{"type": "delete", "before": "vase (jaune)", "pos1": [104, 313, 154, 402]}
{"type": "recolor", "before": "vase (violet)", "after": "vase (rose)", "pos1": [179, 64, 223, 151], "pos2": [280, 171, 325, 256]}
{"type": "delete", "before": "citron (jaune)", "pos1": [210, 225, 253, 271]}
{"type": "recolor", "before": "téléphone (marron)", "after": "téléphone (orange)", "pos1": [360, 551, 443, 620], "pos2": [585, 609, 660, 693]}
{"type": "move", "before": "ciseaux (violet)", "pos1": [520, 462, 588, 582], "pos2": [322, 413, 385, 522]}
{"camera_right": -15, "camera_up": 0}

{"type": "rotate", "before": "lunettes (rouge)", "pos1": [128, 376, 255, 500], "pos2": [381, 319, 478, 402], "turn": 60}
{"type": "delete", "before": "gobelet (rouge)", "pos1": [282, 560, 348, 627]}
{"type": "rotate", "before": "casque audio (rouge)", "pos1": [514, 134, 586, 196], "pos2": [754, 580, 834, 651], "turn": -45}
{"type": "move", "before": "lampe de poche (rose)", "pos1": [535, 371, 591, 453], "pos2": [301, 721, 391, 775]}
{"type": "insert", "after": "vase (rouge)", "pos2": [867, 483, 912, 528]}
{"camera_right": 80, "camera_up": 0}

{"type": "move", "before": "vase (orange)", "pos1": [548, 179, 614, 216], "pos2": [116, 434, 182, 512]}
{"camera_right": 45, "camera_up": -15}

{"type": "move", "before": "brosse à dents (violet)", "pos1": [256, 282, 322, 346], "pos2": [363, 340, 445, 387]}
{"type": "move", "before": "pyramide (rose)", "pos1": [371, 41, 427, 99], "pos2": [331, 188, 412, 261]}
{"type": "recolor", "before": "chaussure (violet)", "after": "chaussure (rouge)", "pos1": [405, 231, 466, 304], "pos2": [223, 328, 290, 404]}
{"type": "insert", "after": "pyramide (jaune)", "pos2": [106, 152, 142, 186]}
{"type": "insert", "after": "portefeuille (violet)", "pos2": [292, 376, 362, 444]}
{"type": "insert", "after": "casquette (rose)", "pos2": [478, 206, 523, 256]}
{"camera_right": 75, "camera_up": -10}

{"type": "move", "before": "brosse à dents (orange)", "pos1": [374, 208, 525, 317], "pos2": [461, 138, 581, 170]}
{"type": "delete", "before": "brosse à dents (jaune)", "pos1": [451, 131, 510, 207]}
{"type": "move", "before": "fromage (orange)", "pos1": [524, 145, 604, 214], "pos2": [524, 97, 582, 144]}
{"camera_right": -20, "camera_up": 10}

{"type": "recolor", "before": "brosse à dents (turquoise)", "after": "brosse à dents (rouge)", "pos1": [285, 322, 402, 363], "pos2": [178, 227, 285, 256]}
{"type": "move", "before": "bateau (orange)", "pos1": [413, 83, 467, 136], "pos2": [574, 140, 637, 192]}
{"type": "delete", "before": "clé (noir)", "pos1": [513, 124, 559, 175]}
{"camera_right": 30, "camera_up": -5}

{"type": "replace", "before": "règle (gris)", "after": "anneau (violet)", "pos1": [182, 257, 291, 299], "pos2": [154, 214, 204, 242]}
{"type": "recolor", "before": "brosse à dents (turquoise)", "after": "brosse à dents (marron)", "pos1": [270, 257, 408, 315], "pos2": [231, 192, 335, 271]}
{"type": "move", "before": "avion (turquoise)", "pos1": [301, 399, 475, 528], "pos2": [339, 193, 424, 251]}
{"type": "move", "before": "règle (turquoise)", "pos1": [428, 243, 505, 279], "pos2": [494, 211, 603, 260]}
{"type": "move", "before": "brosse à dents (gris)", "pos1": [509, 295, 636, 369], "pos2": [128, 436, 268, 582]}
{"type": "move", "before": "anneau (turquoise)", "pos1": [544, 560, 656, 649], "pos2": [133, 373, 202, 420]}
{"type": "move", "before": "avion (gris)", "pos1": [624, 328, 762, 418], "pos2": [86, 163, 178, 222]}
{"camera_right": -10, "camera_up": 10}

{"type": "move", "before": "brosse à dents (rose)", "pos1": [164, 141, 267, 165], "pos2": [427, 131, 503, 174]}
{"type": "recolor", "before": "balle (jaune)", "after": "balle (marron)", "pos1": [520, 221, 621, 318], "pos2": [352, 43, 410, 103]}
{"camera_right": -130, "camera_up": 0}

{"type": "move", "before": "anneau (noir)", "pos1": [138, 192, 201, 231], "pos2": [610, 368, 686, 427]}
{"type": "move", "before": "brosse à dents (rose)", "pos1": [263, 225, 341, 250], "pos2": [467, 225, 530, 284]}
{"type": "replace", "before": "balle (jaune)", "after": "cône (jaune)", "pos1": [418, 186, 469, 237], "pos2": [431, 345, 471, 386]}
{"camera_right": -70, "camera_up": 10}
•••
[Required work]
Copy each line of the data above without altering a single character.

[Exercise response]
{"type": "delete", "before": "vase (jaune)", "pos1": [104, 313, 154, 402]}
{"type": "recolor", "before": "vase (violet)", "after": "vase (rose)", "pos1": [179, 64, 223, 151], "pos2": [280, 171, 325, 256]}
{"type": "delete", "before": "citron (jaune)", "pos1": [210, 225, 253, 271]}
{"type": "recolor", "before": "téléphone (marron)", "after": "téléphone (orange)", "pos1": [360, 551, 443, 620], "pos2": [585, 609, 660, 693]}
{"type": "move", "before": "ciseaux (violet)", "pos1": [520, 462, 588, 582], "pos2": [322, 413, 385, 522]}
{"camera_right": -15, "camera_up": 0}

{"type": "rotate", "before": "lunettes (rouge)", "pos1": [128, 376, 255, 500], "pos2": [381, 319, 478, 402], "turn": 60}
{"type": "delete", "before": "gobelet (rouge)", "pos1": [282, 560, 348, 627]}
{"type": "rotate", "before": "casque audio (rouge)", "pos1": [514, 134, 586, 196], "pos2": [754, 580, 834, 651], "turn": -45}
{"type": "move", "before": "lampe de poche (rose)", "pos1": [535, 371, 591, 453], "pos2": [301, 721, 391, 775]}
{"type": "insert", "after": "vase (rouge)", "pos2": [867, 483, 912, 528]}
{"camera_right": 80, "camera_up": 0}

{"type": "move", "before": "vase (orange)", "pos1": [548, 179, 614, 216], "pos2": [116, 434, 182, 512]}
{"camera_right": 45, "camera_up": -15}

{"type": "move", "before": "brosse à dents (violet)", "pos1": [256, 282, 322, 346], "pos2": [363, 340, 445, 387]}
{"type": "move", "before": "pyramide (rose)", "pos1": [371, 41, 427, 99], "pos2": [331, 188, 412, 261]}
{"type": "recolor", "before": "chaussure (violet)", "after": "chaussure (rouge)", "pos1": [405, 231, 466, 304], "pos2": [223, 328, 290, 404]}
{"type": "insert", "after": "pyramide (jaune)", "pos2": [106, 152, 142, 186]}
{"type": "insert", "after": "portefeuille (violet)", "pos2": [292, 376, 362, 444]}
{"type": "insert", "after": "casquette (rose)", "pos2": [478, 206, 523, 256]}
{"camera_right": 75, "camera_up": -10}

{"type": "move", "before": "brosse à dents (orange)", "pos1": [374, 208, 525, 317], "pos2": [461, 138, 581, 170]}
{"type": "delete", "before": "brosse à dents (jaune)", "pos1": [451, 131, 510, 207]}
{"type": "move", "before": "fromage (orange)", "pos1": [524, 145, 604, 214], "pos2": [524, 97, 582, 144]}
{"camera_right": -20, "camera_up": 10}

{"type": "recolor", "before": "brosse à dents (turquoise)", "after": "brosse à dents (rouge)", "pos1": [285, 322, 402, 363], "pos2": [178, 227, 285, 256]}
{"type": "move", "before": "bateau (orange)", "pos1": [413, 83, 467, 136], "pos2": [574, 140, 637, 192]}
{"type": "delete", "before": "clé (noir)", "pos1": [513, 124, 559, 175]}
{"camera_right": 30, "camera_up": -5}

{"type": "replace", "before": "règle (gris)", "after": "anneau (violet)", "pos1": [182, 257, 291, 299], "pos2": [154, 214, 204, 242]}
{"type": "recolor", "before": "brosse à dents (turquoise)", "after": "brosse à dents (marron)", "pos1": [270, 257, 408, 315], "pos2": [231, 192, 335, 271]}
{"type": "move", "before": "avion (turquoise)", "pos1": [301, 399, 475, 528], "pos2": [339, 193, 424, 251]}
{"type": "move", "before": "règle (turquoise)", "pos1": [428, 243, 505, 279], "pos2": [494, 211, 603, 260]}
{"type": "move", "before": "brosse à dents (gris)", "pos1": [509, 295, 636, 369], "pos2": [128, 436, 268, 582]}
{"type": "move", "before": "anneau (turquoise)", "pos1": [544, 560, 656, 649], "pos2": [133, 373, 202, 420]}
{"type": "move", "before": "avion (gris)", "pos1": [624, 328, 762, 418], "pos2": [86, 163, 178, 222]}
{"camera_right": -10, "camera_up": 10}

{"type": "move", "before": "brosse à dents (rose)", "pos1": [164, 141, 267, 165], "pos2": [427, 131, 503, 174]}
{"type": "recolor", "before": "balle (jaune)", "after": "balle (marron)", "pos1": [520, 221, 621, 318], "pos2": [352, 43, 410, 103]}
{"camera_right": -130, "camera_up": 0}

{"type": "move", "before": "anneau (noir)", "pos1": [138, 192, 201, 231], "pos2": [610, 368, 686, 427]}
{"type": "move", "before": "brosse à dents (rose)", "pos1": [263, 225, 341, 250], "pos2": [467, 225, 530, 284]}
{"type": "replace", "before": "balle (jaune)", "after": "cône (jaune)", "pos1": [418, 186, 469, 237], "pos2": [431, 345, 471, 386]}
{"camera_right": -70, "camera_up": 10}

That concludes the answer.